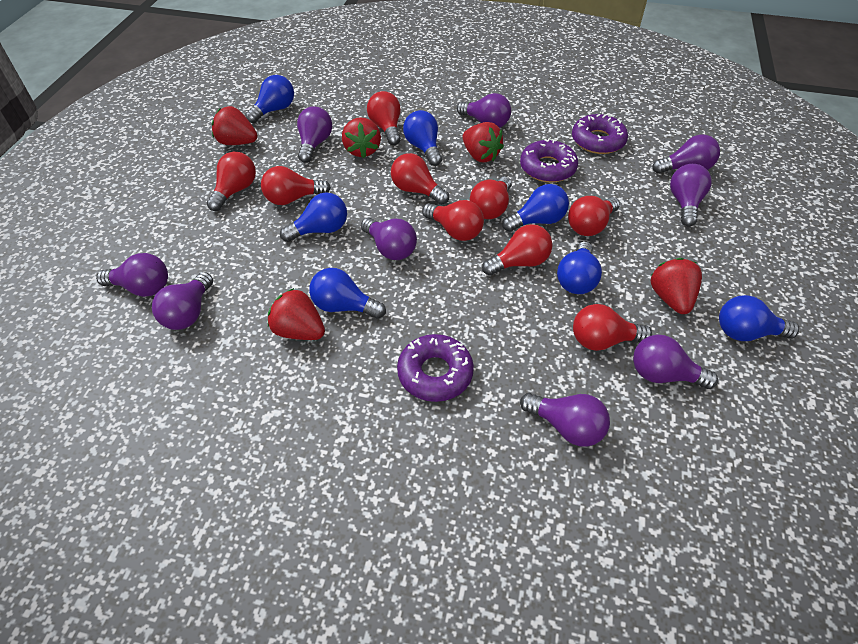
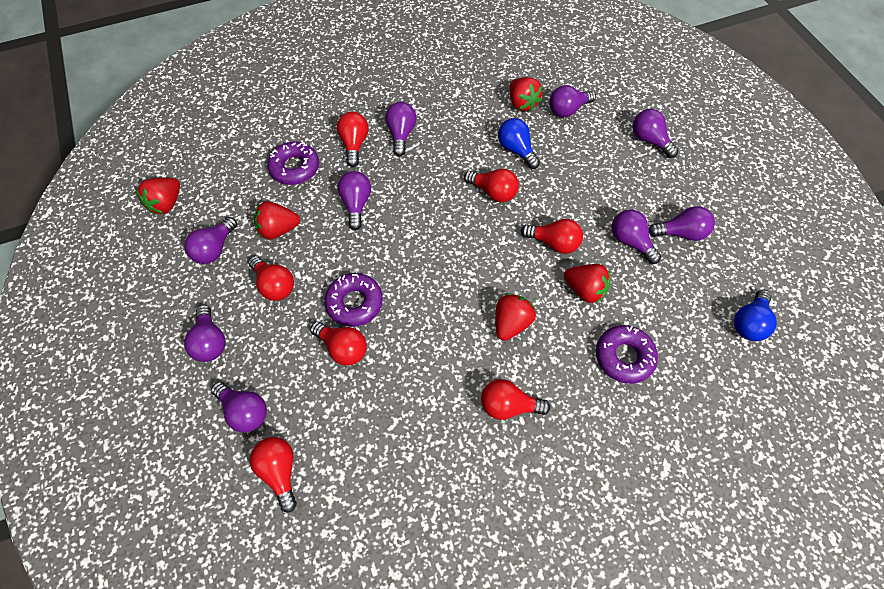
blue light bulb: 7 -> 2
red light bulb: 9 -> 7

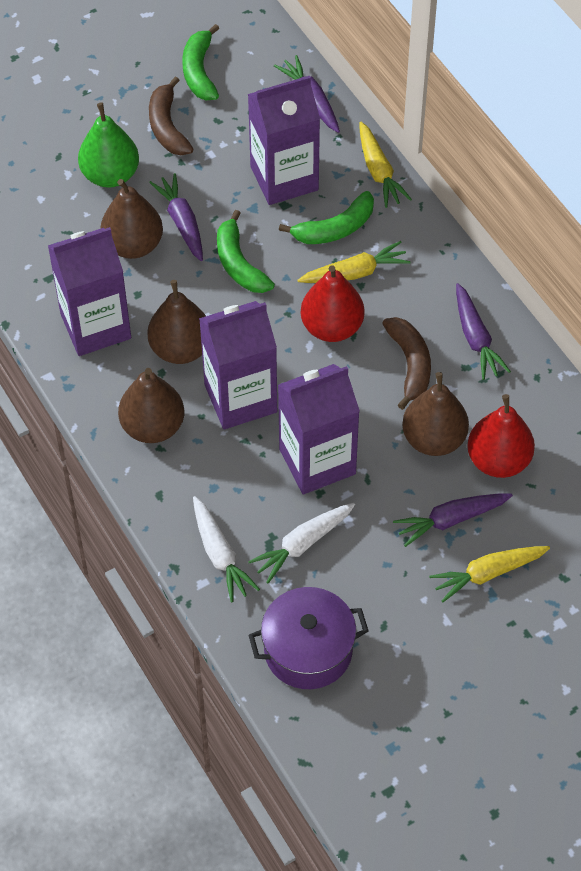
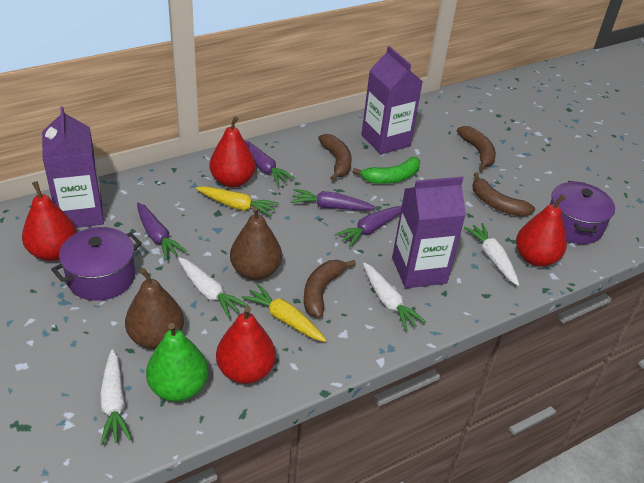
brown banana: 2 -> 4
brown pear: 4 -> 2
green banana: 3 -> 1
purple carton: 4 -> 3
purple pot: 1 -> 2
red pear: 2 -> 4
white carrot: 2 -> 4
yellow carrot: 3 -> 2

--- --- ---

## What the exercise asks
None of the pictures belong in the copy. Write out exactly the lines from the line that holds "red light bulb: 9 -> 7" through the last line of the listing above, both ends included.

## Problem solution
red light bulb: 9 -> 7

brown banana: 2 -> 4
brown pear: 4 -> 2
green banana: 3 -> 1
purple carton: 4 -> 3
purple pot: 1 -> 2
red pear: 2 -> 4
white carrot: 2 -> 4
yellow carrot: 3 -> 2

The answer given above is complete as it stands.